Exercise directions
Set down exactly the lines below between the line holding "camera: 10 degrees left, 15 degrees down" and the line holding "(678, 207) = (689, 147): turquoise", inclusive; no other line belongs in the answer.
(Data in this exercise begins)
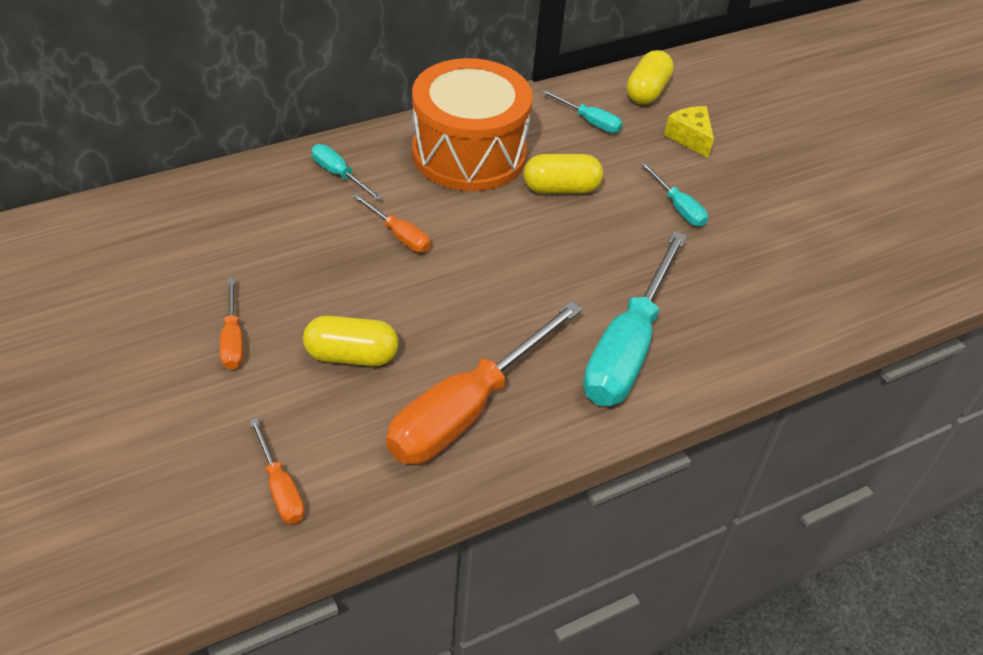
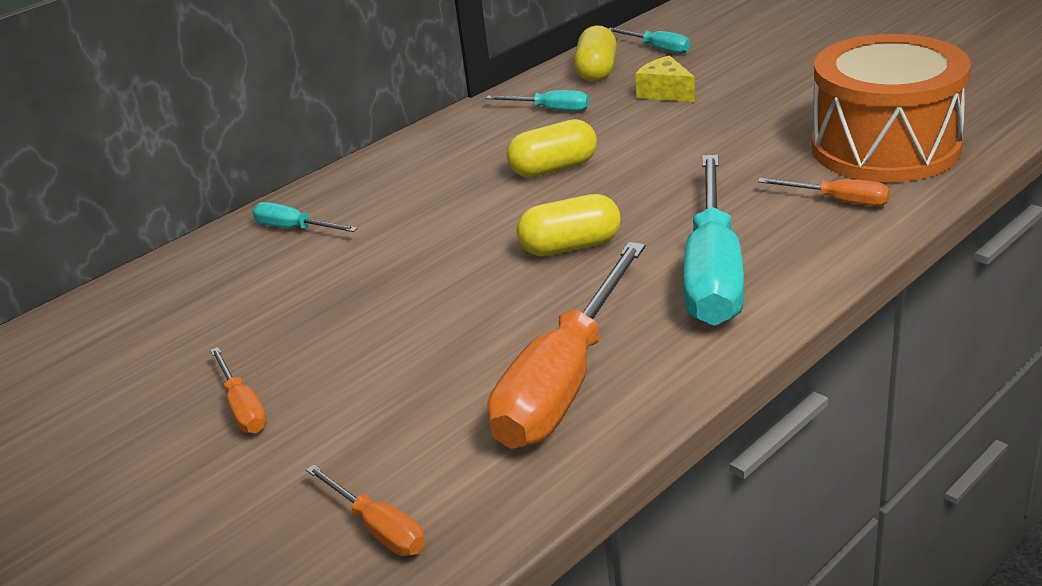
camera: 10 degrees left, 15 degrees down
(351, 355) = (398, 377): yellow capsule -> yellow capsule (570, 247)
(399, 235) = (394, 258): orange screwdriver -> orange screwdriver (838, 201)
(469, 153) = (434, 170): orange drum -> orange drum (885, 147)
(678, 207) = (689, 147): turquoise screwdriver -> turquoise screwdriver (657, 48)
(Data in this exercise ends)
(Data in this exercise begins)
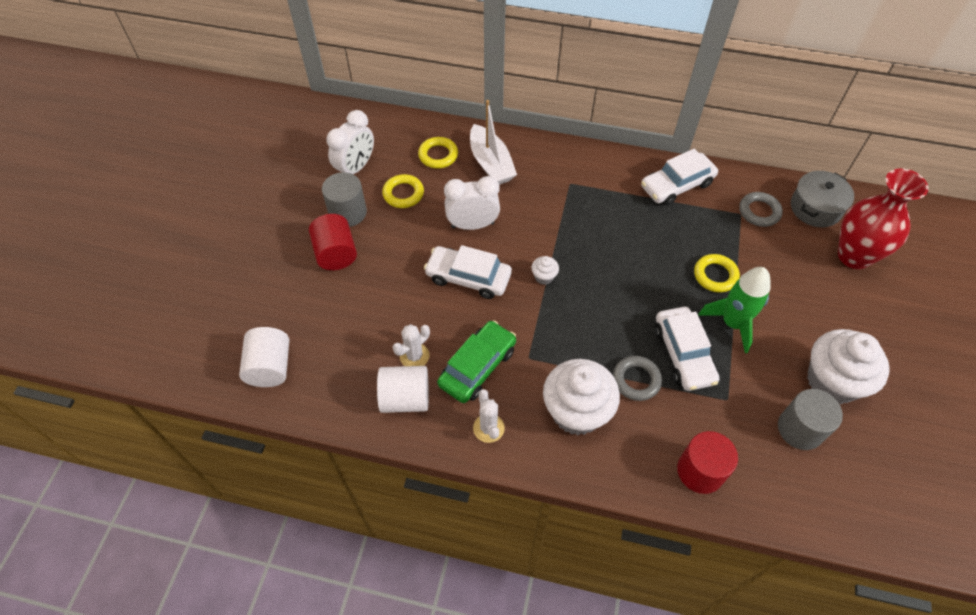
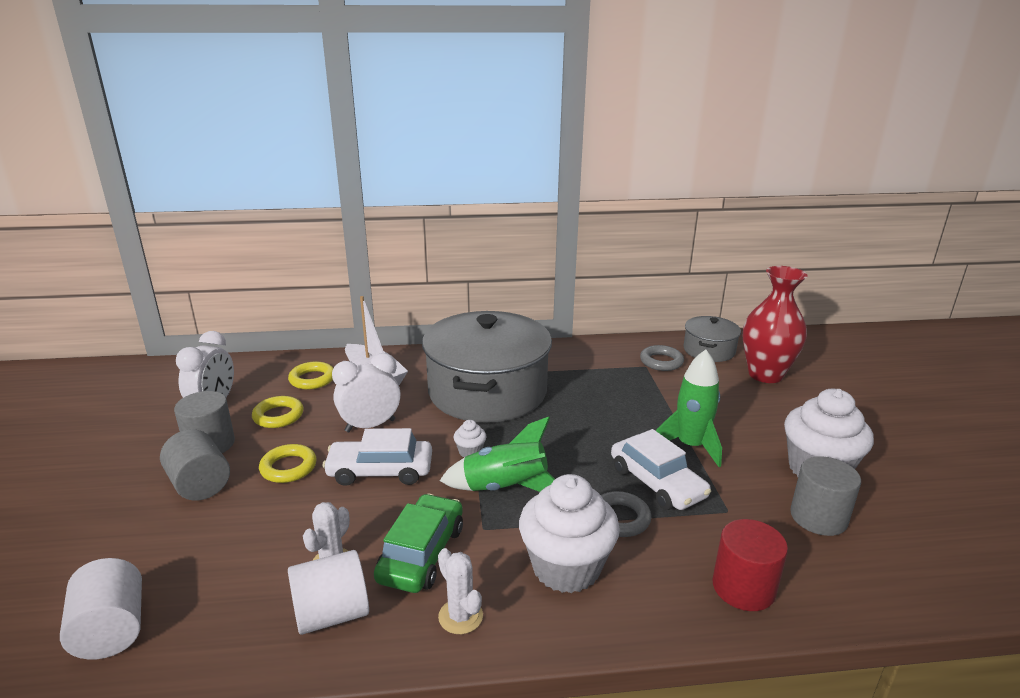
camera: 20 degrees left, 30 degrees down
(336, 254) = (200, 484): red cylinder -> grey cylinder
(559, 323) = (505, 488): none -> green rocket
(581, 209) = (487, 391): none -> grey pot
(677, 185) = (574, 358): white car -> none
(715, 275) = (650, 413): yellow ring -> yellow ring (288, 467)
(Data in this exercise ends)
Answer to this problem
camera: 10 degrees left, 15 degrees down
(351, 355) = (398, 377): yellow capsule -> yellow capsule (570, 247)
(399, 235) = (394, 258): orange screwdriver -> orange screwdriver (838, 201)
(469, 153) = (434, 170): orange drum -> orange drum (885, 147)
(678, 207) = (689, 147): turquoise screwdriver -> turquoise screwdriver (657, 48)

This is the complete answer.